→ **Provided material**:

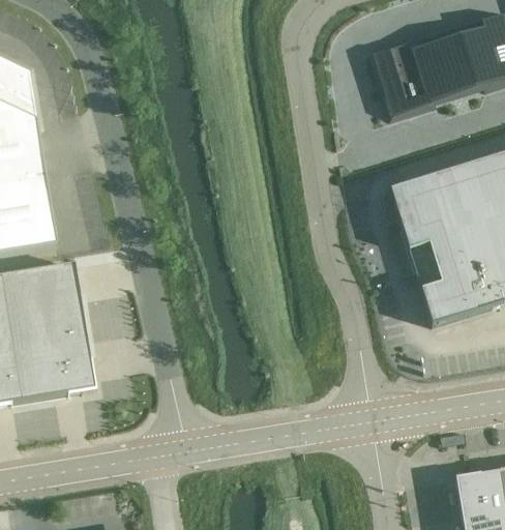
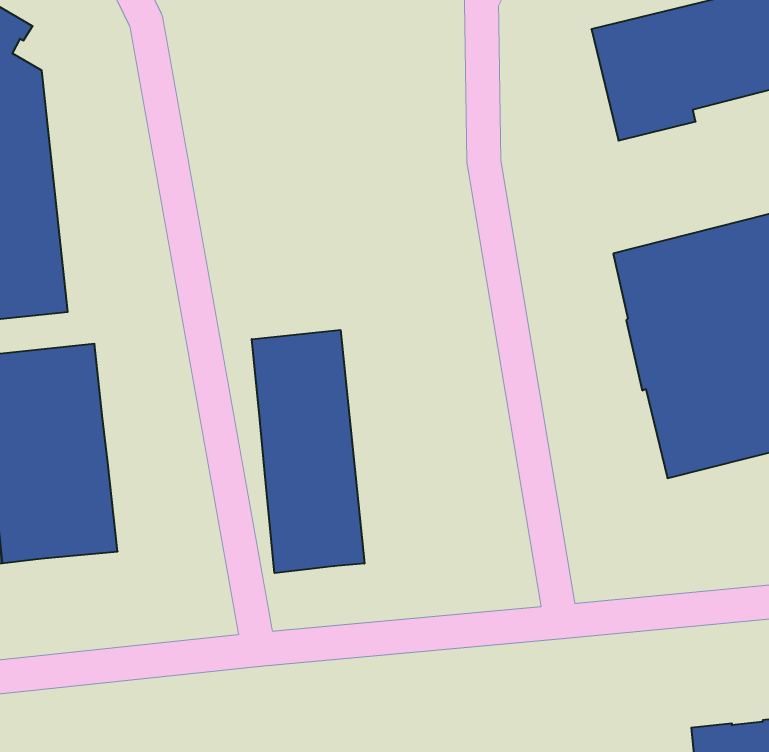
building: none -> [252,330,364,573]

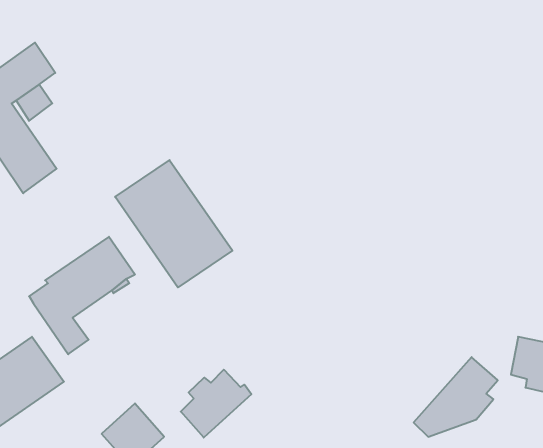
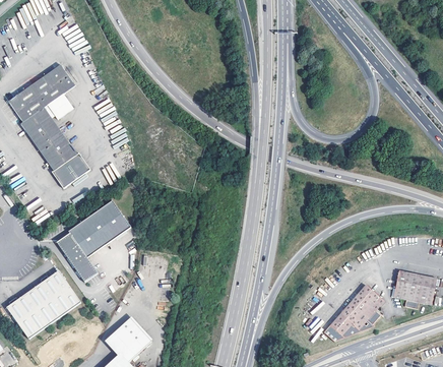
building: [115,160,232,287] -> none
building: none -> [50,152,88,188]
building: [181,370,251,438] -> none

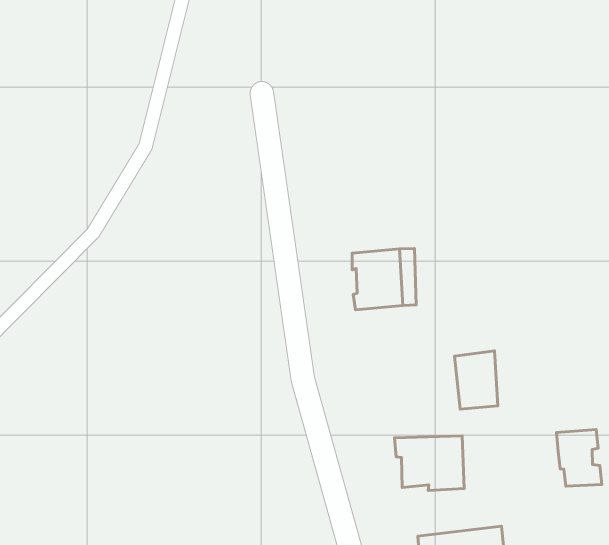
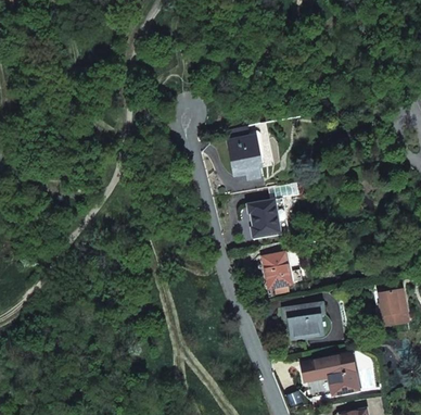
building: none -> [227,124,260,177]
building: [454,351,498,409] -> [263,251,291,287]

→ **Action item**: Verbatim, write out the line containing "building: [181,370,251,438] -> none" and all later lines through the end of the records, leaving every picture out.

→ **Answer area**:
building: [181,370,251,438] -> none

building: none -> [227,124,260,177]
building: [454,351,498,409] -> [263,251,291,287]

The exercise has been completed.